--- Material for this exercise Enclosed Below ---

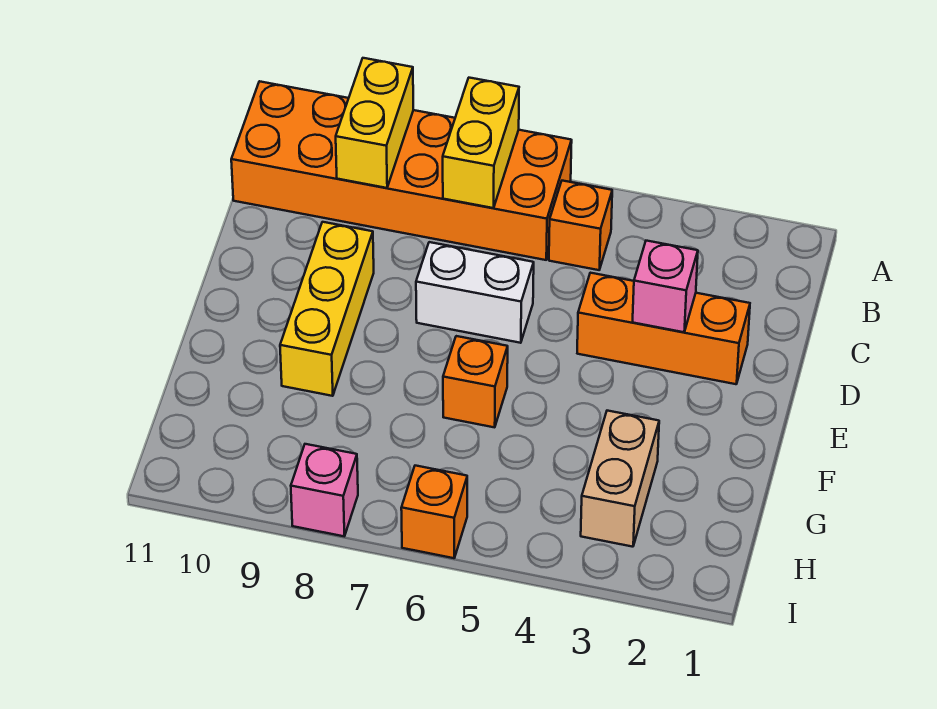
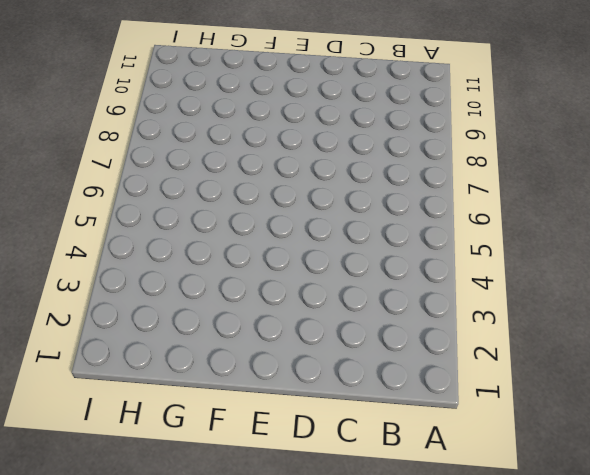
none -> orange brick A6:B11 level 1
none -> orange brick B5 level 1
none -> orange brick D2:D4 level 1

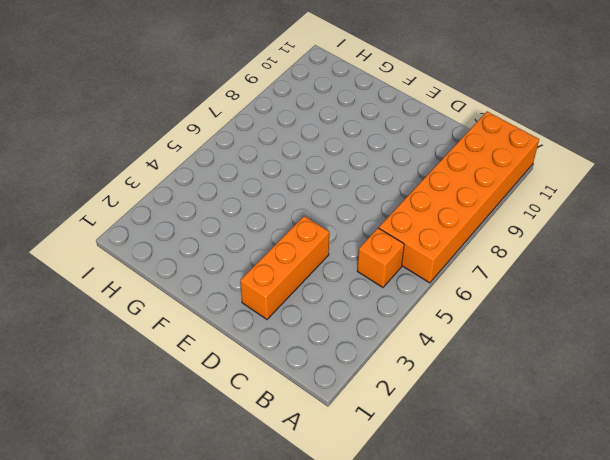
none -> white brick D6:D7 level 1
none -> yellow brick D9:F9 level 1
none -> orange brick F6 level 1

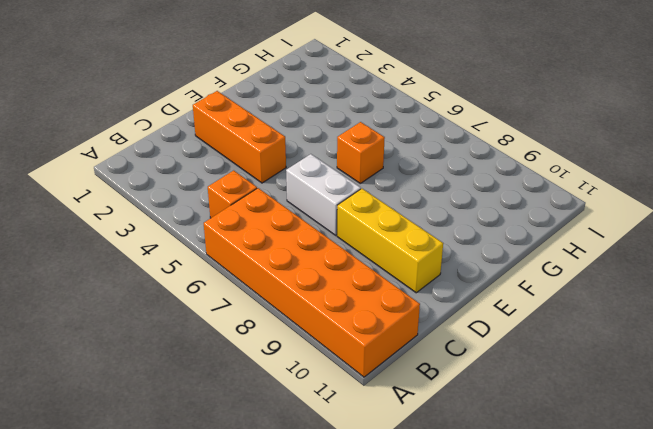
yellow brick D8:D10 level 1 -> yellow brick D9:F9 level 1
none -> tan brick G3:H3 level 1
none -> orange brick I6 level 1
none -> pink brick I8 level 1

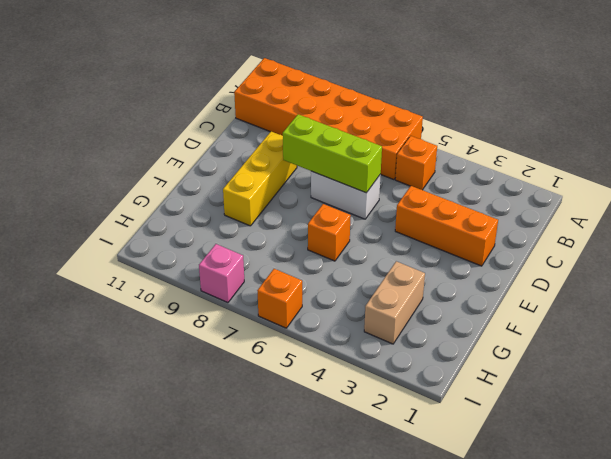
lime brick D6:D8 level 2 -> none
none -> yellow brick A7:B7 level 2
none -> yellow brick A9:B9 level 2
none -> pink brick D3 level 2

--- End of Enclosed Material for this exercise ---

> **Assignment**
Where does the word "orange" appear in the records above? Return every line that holds it.

> **Completed exercise**
none -> orange brick A6:B11 level 1
none -> orange brick B5 level 1
none -> orange brick D2:D4 level 1
none -> orange brick F6 level 1
none -> orange brick I6 level 1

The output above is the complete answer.